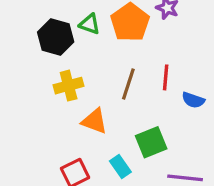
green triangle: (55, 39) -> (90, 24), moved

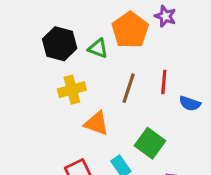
green triangle: (90, 24) -> (98, 48), moved
green square: (151, 142) -> (150, 143), turned -32

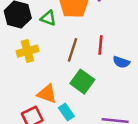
orange triangle: (96, 123) -> (47, 94), moved
green square: (150, 143) -> (82, 82), moved

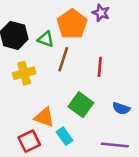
brown line: (73, 50) -> (63, 59), moved
blue semicircle: (121, 62) -> (121, 108), moved

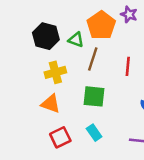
green square: (81, 105) -> (94, 96), moved, turned -30
orange triangle: (44, 117) -> (51, 104), moved

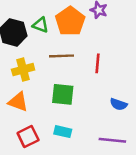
green triangle: (76, 40) -> (40, 25), moved
brown line: (93, 59) -> (62, 56), turned 70
cyan rectangle: (94, 133) -> (63, 132), turned -42

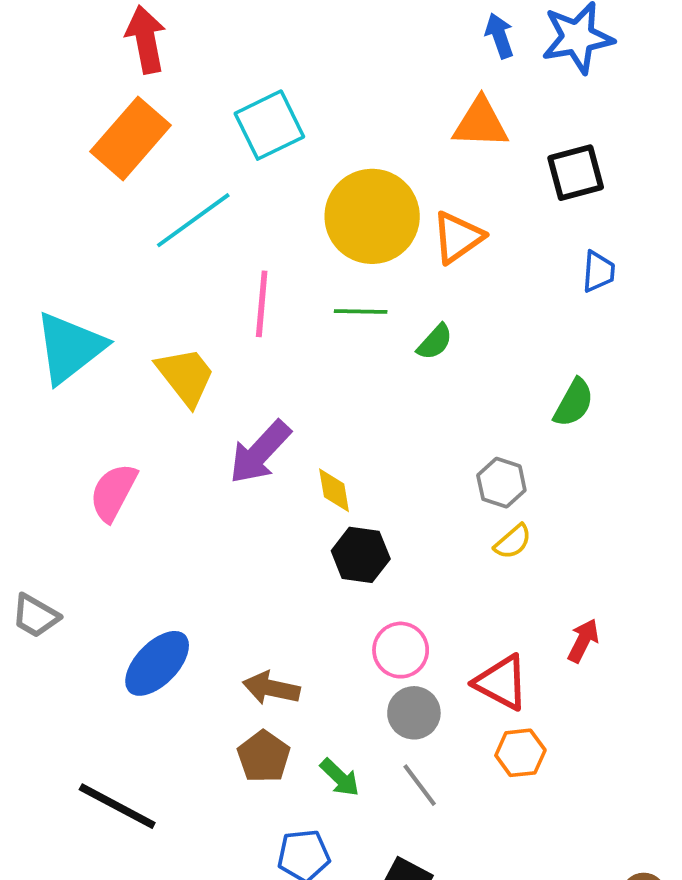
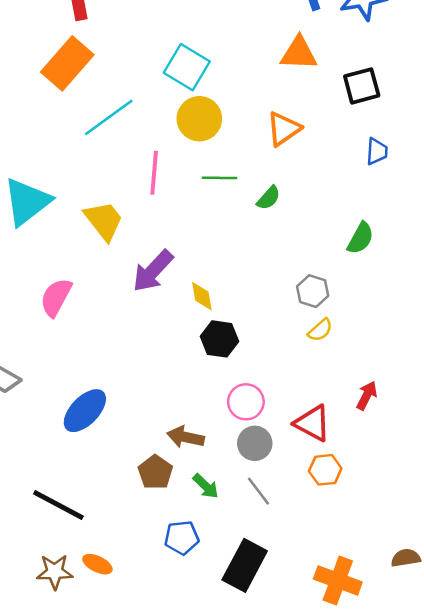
cyan square: (269, 125) -> (187, 67), moved, turned -33
yellow circle: (372, 216) -> (199, 119), moved, size x0.7
brown arrow: (271, 688) -> (186, 437), moved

• Your instructions
Could you find each line in the entries that contains the string "moved" and copy it?

• Result for this task
green triangle: (55, 39) -> (90, 24), moved
green triangle: (90, 24) -> (98, 48), moved
orange triangle: (96, 123) -> (47, 94), moved
green square: (150, 143) -> (82, 82), moved
brown line: (73, 50) -> (63, 59), moved
blue semicircle: (121, 62) -> (121, 108), moved
green square: (81, 105) -> (94, 96), moved, turned -30
orange triangle: (44, 117) -> (51, 104), moved
green triangle: (76, 40) -> (40, 25), moved
cyan square: (269, 125) -> (187, 67), moved, turned -33
yellow circle: (372, 216) -> (199, 119), moved, size x0.7
brown arrow: (271, 688) -> (186, 437), moved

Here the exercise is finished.